• ACTION ITEM: Reproduce the data below exactly. Skip the pictures.

[Object change descriptions]
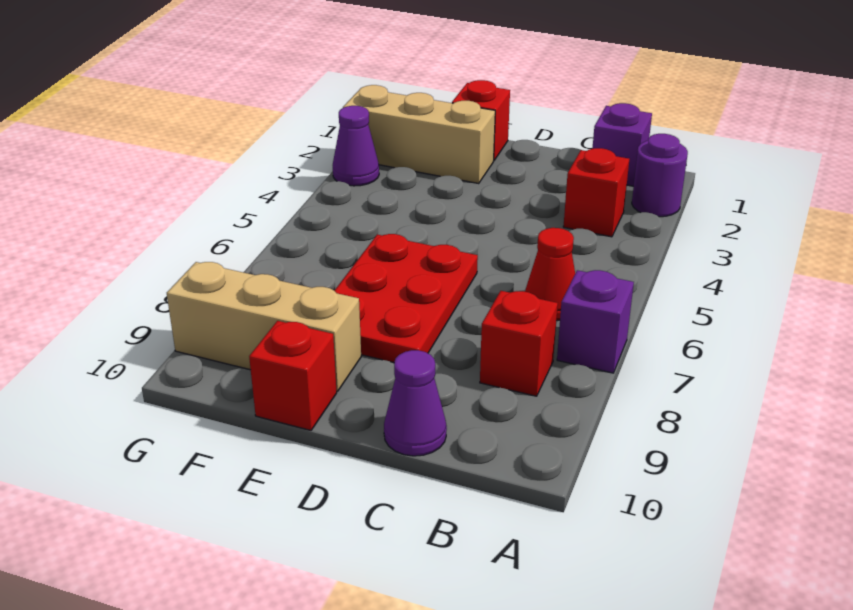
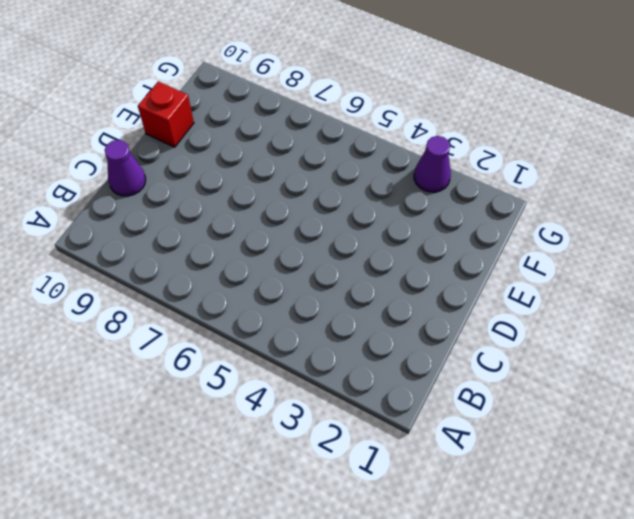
none -> purple round brick A2 level 1
none -> purple brick A7 level 1
none -> purple brick B1 level 1

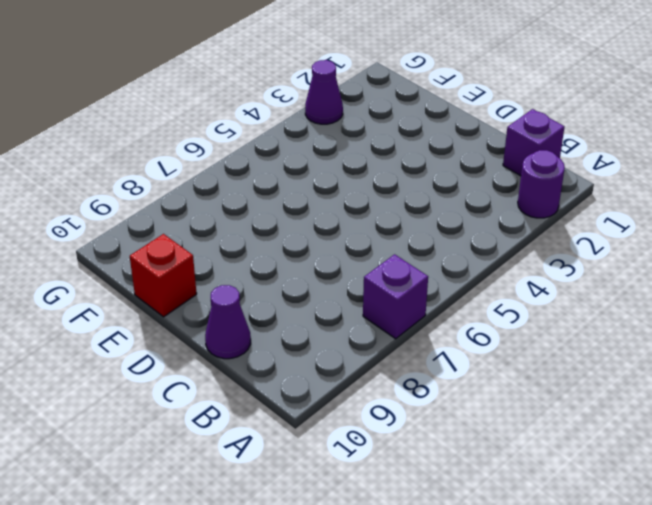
none -> red brick B3 level 1
none -> red cone B6 level 1
none -> red brick B8 level 1

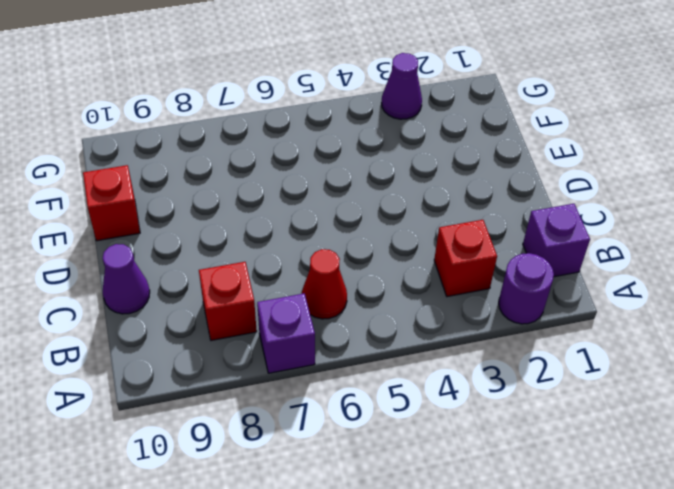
none -> red plate D6:E8 level 1
none -> red brick E1 level 1
none -> tan brick E2:G2 level 1

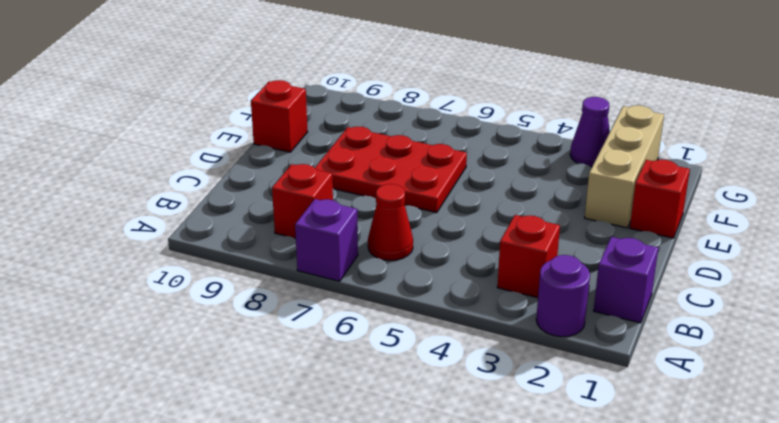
none -> purple cone C10 level 1
none -> tan brick E9:G9 level 1

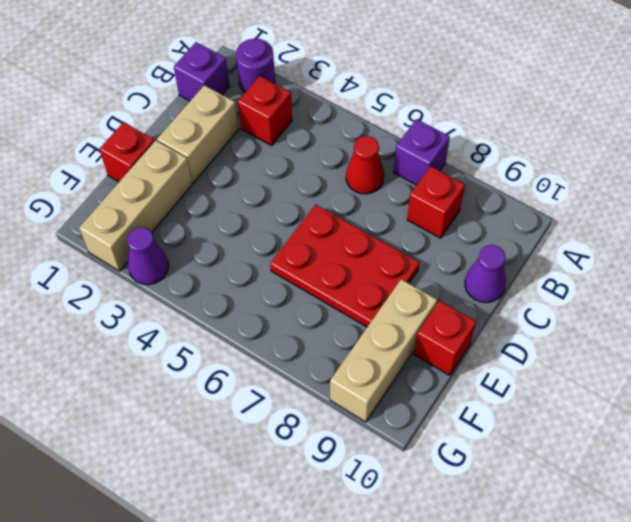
tan brick C2:D2 level 1 -> none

• WRITTEN ANSWER:
none -> purple round brick A2 level 1
none -> purple brick A7 level 1
none -> purple brick B1 level 1

none -> red brick B3 level 1
none -> red cone B6 level 1
none -> red brick B8 level 1

none -> red plate D6:E8 level 1
none -> red brick E1 level 1
none -> tan brick E2:G2 level 1

none -> purple cone C10 level 1
none -> tan brick E9:G9 level 1

tan brick C2:D2 level 1 -> none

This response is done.